* _Task statement_: Please write out all of the data below exactly, without including the pictures.

----------------------------------------

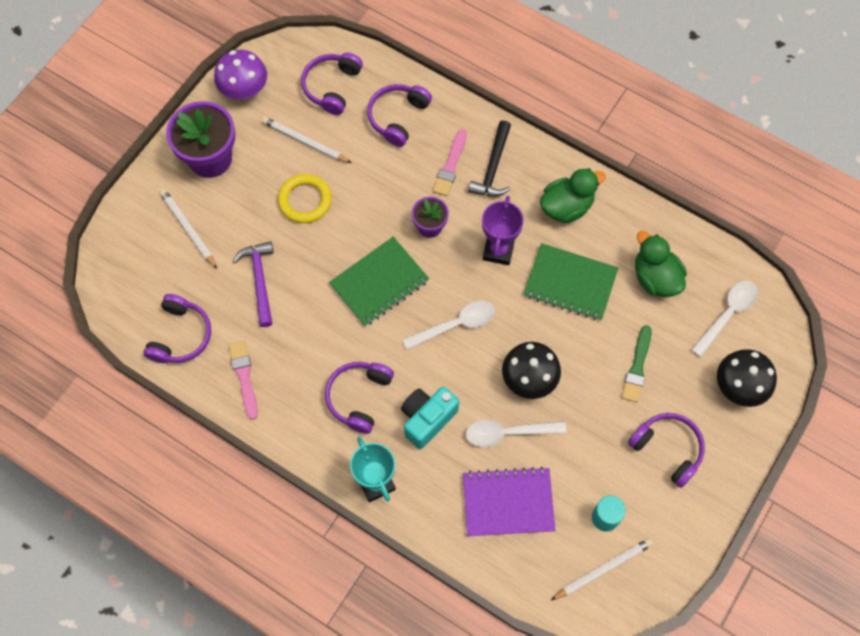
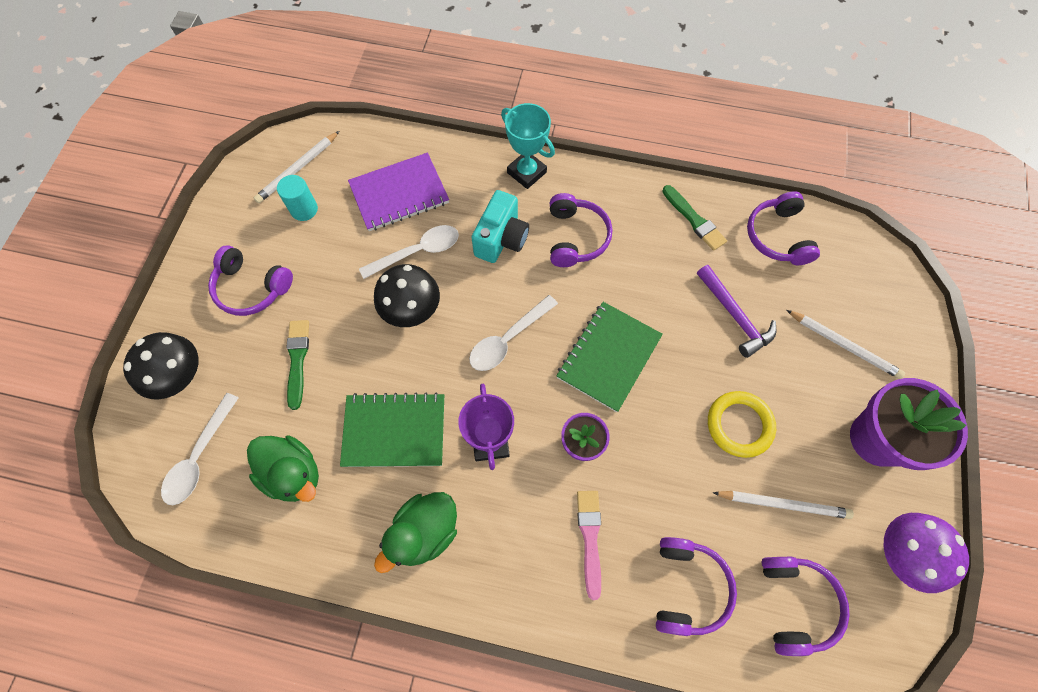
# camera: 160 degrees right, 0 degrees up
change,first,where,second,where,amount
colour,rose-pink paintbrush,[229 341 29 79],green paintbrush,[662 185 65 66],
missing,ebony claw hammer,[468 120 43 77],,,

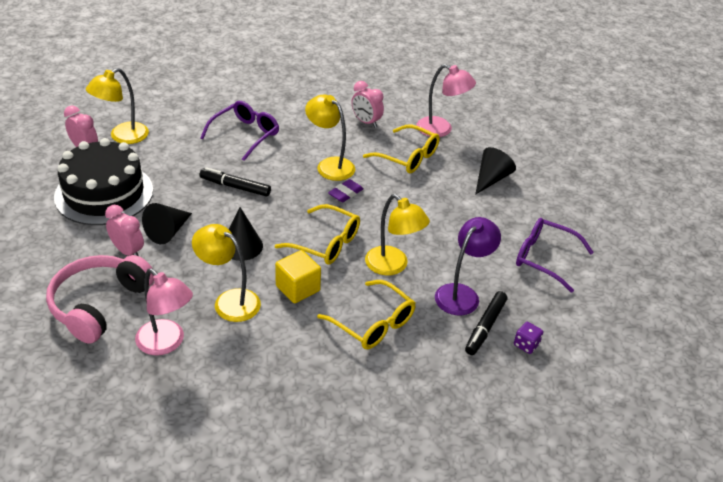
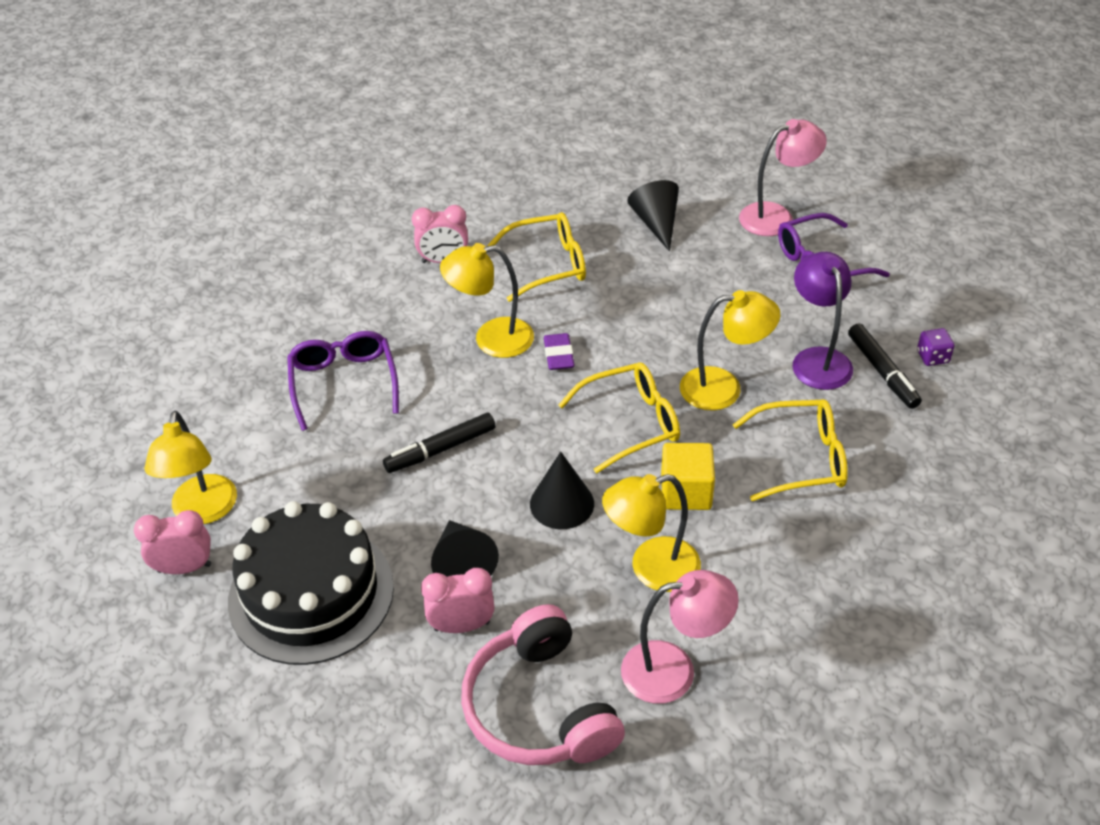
# camera: 45 degrees left, 5 degrees up
change,first,where,second,where,amount
relocated,rose-pink reading lamp,[417 64 59 73],,[739 119 88 117],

----------------------------------------

* _Result of the task_:
# camera: 160 degrees right, 0 degrees up
change,first,where,second,where,amount
colour,rose-pink paintbrush,[229 341 29 79],green paintbrush,[662 185 65 66],
missing,ebony claw hammer,[468 120 43 77],,,

# camera: 45 degrees left, 5 degrees up
change,first,where,second,where,amount
relocated,rose-pink reading lamp,[417 64 59 73],,[739 119 88 117],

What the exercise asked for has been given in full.